▶ **EXERCISE DETAILS**
Update everything from the line containing "The transparent ice at center is to" down to the line containing "blue point, orange point, purple point" by changing "Order these" to "Rank these", with all else left unchanged. Leave the pictures out of your answer.

▶ **Recorded data**
********
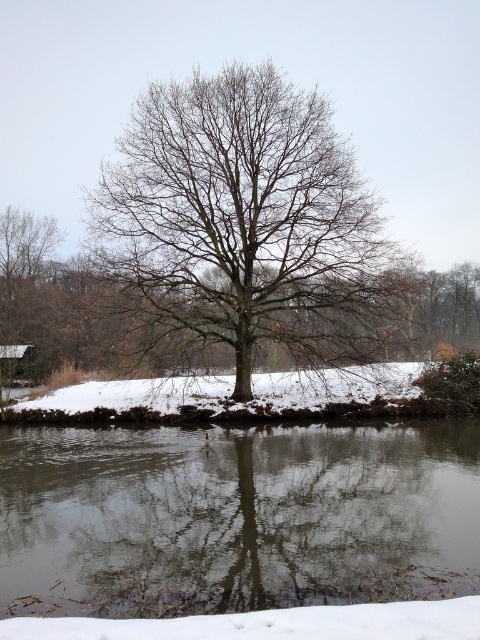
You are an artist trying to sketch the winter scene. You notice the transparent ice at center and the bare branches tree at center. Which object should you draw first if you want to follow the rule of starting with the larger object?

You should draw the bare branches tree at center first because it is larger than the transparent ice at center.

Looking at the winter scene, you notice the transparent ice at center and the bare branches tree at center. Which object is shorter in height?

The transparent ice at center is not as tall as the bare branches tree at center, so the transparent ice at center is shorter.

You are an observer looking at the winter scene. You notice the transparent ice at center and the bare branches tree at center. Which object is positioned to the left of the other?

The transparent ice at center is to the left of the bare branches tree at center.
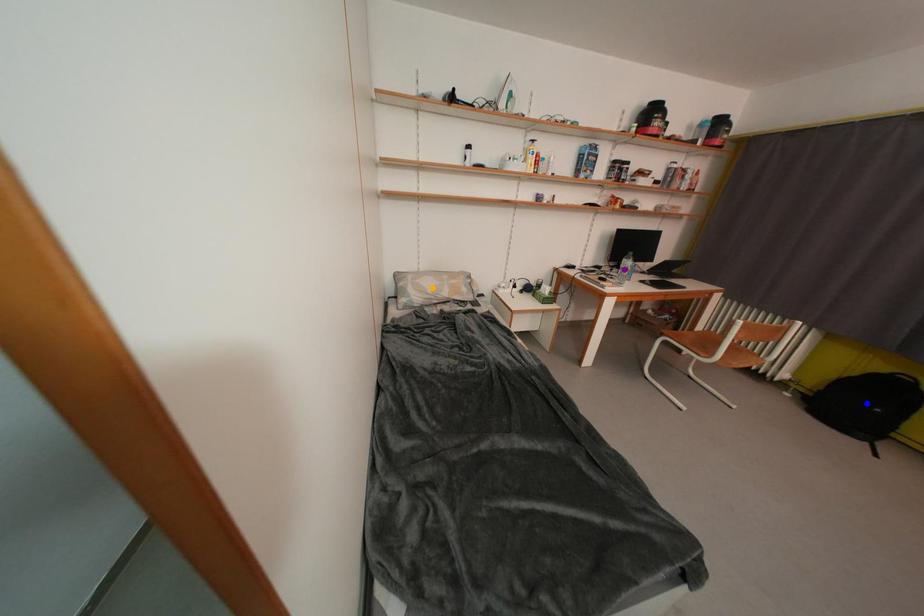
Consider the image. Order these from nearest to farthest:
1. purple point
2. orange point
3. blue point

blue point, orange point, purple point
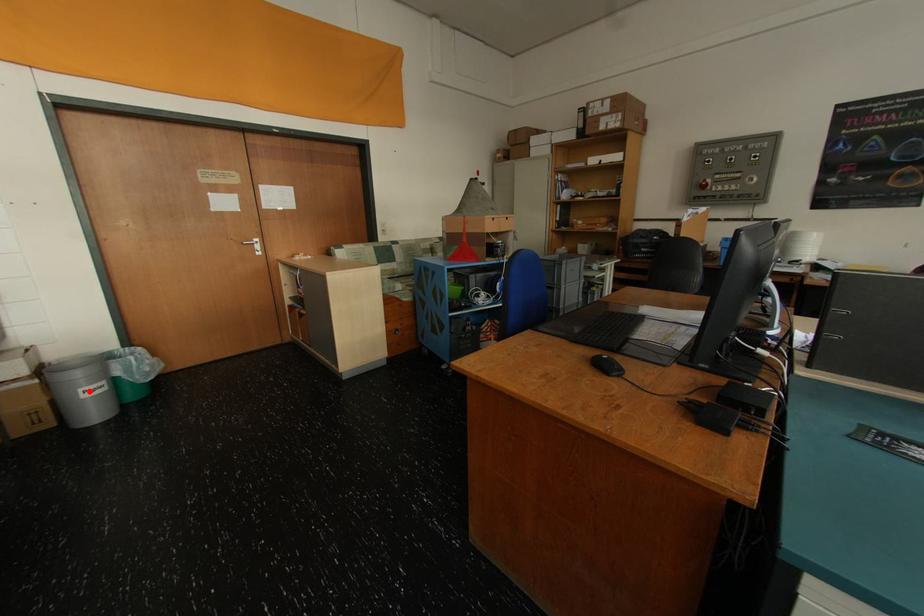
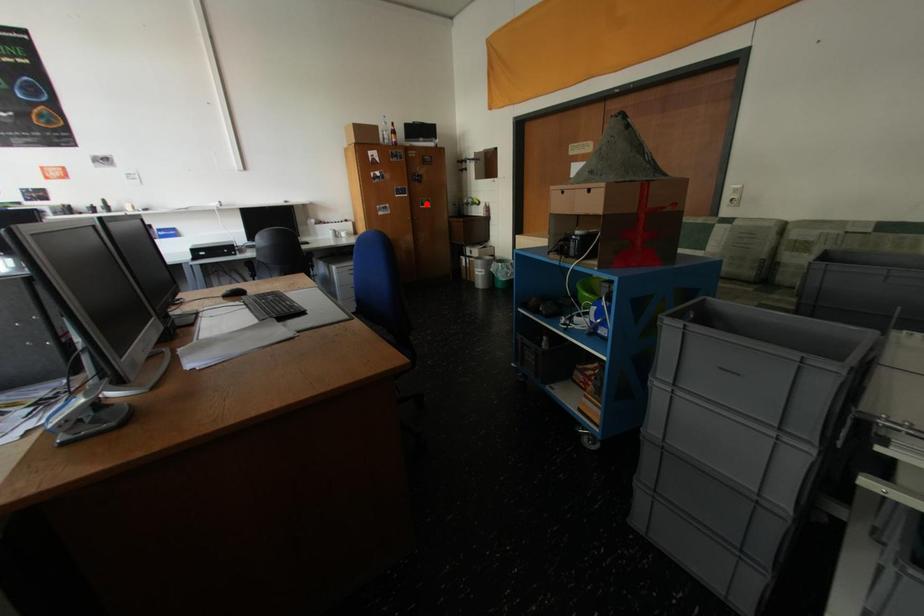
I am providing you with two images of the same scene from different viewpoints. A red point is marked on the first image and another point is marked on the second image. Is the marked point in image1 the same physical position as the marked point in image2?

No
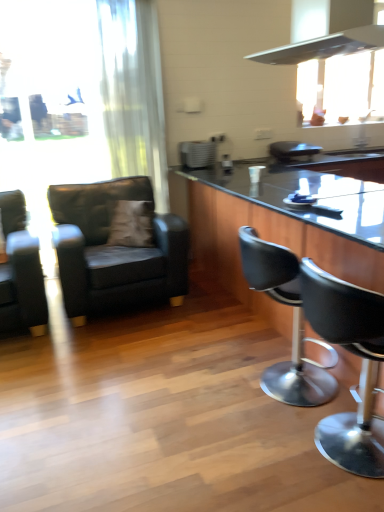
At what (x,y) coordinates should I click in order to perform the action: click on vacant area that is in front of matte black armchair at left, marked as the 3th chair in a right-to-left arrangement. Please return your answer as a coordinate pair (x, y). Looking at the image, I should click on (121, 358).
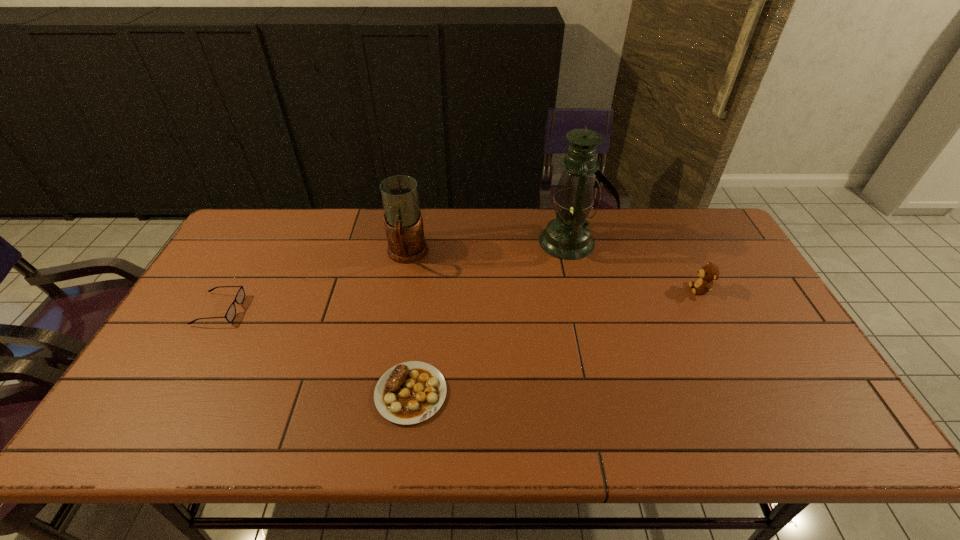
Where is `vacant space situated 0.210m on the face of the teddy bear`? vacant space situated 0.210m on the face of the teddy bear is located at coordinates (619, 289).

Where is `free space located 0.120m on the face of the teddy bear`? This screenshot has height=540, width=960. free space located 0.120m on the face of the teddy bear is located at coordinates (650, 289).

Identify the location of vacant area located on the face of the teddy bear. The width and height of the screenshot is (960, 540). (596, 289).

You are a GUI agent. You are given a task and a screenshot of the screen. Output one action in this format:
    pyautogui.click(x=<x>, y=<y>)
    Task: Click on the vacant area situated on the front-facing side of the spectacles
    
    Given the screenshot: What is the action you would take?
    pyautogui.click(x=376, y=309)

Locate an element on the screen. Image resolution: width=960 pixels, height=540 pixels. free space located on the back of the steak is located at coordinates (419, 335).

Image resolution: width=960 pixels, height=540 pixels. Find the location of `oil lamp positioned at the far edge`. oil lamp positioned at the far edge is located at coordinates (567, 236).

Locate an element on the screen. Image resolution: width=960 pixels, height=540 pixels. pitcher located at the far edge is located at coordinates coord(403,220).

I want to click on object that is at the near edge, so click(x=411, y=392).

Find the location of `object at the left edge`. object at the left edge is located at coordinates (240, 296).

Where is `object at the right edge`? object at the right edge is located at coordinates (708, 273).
********
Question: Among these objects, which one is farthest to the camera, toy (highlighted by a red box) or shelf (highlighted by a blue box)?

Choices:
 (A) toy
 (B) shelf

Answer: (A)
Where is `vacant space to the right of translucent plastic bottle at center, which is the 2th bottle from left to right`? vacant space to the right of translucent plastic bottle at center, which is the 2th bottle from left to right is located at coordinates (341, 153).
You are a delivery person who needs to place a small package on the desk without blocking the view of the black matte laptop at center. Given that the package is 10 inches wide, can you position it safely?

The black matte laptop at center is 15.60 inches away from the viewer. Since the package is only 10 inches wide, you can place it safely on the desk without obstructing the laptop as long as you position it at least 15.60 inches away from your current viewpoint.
********
▶ **SOLVED PROBLEM**
The transparent ice at center is to the left of the bare branches tree at center.
Consider the image. Rank these from nearest to farthest:
1. purple point
2. orange point
3. blue point

blue point, orange point, purple point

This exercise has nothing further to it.